[Opening DATASET section]
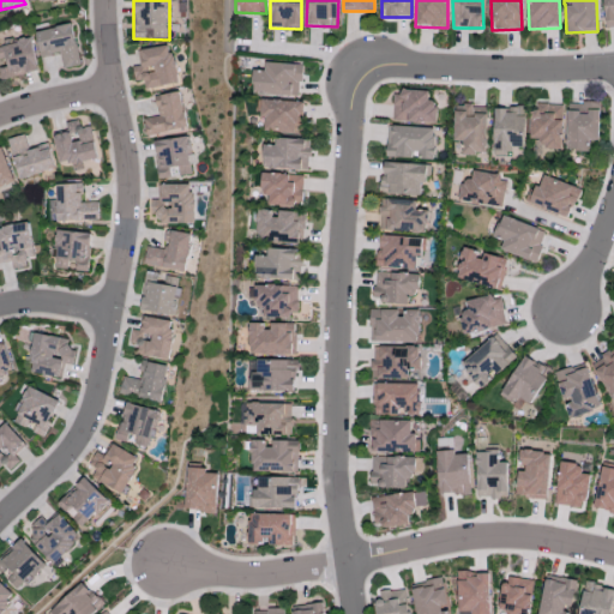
[(613,0),(602,0),(605,28),(613,28),(613,0)]
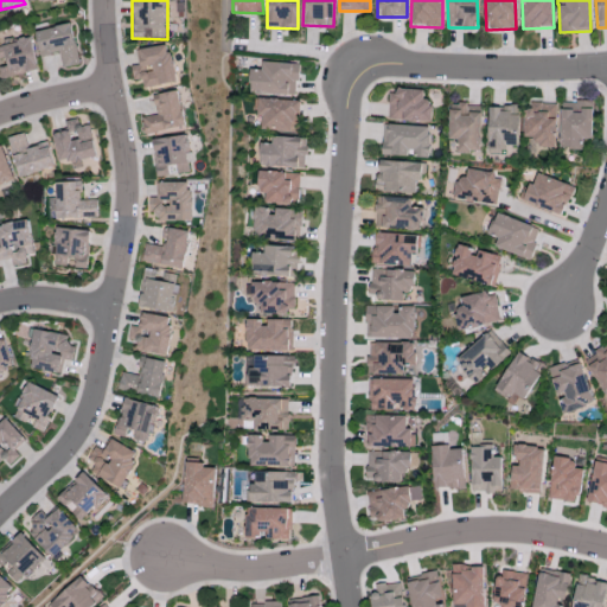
[(40,57),(59,53),(63,68),(80,64),(70,23),(34,31),(40,57)]
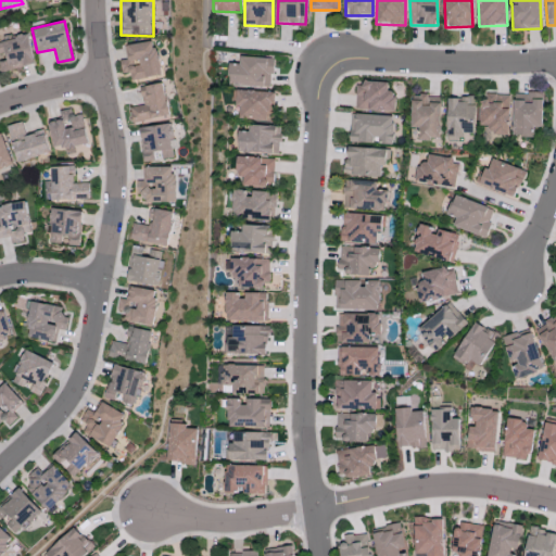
[(7,60),(0,61),(0,67),(1,73),(35,63),(27,34),(2,40),(7,60)]
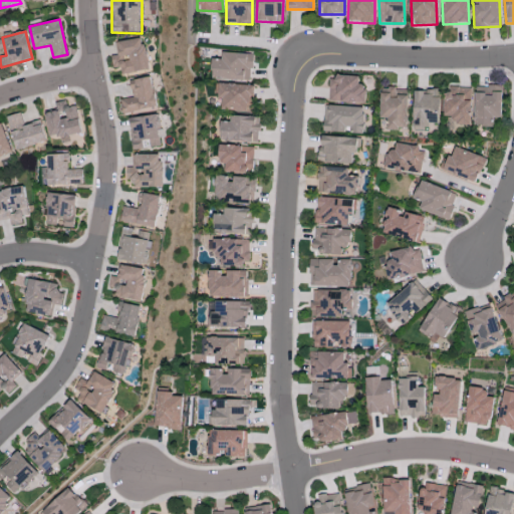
[(117,41),(119,54),(110,55),(112,68),(120,66),(121,74),(149,70),(145,38),(117,41)]
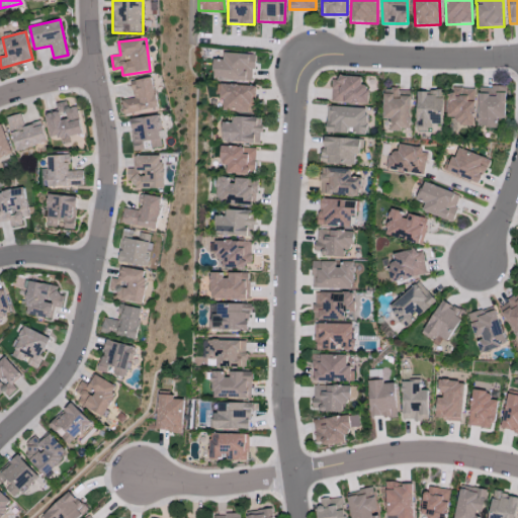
[(212,79),(253,81),(254,54),(224,53),(224,60),(213,59),(212,79)]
[Closing DATASET section]
**GOAL OF THE EXERCISE**
Print each entry above exactly. The pictures should not be printed.

**EXERCISE OUTPUT**
[(613,0),(602,0),(605,28),(613,28),(613,0)]
[(40,57),(59,53),(63,68),(80,64),(70,23),(34,31),(40,57)]
[(7,60),(0,61),(0,67),(1,73),(35,63),(27,34),(2,40),(7,60)]
[(117,41),(119,54),(110,55),(112,68),(120,66),(121,74),(149,70),(145,38),(117,41)]
[(212,79),(253,81),(254,54),(224,53),(224,60),(213,59),(212,79)]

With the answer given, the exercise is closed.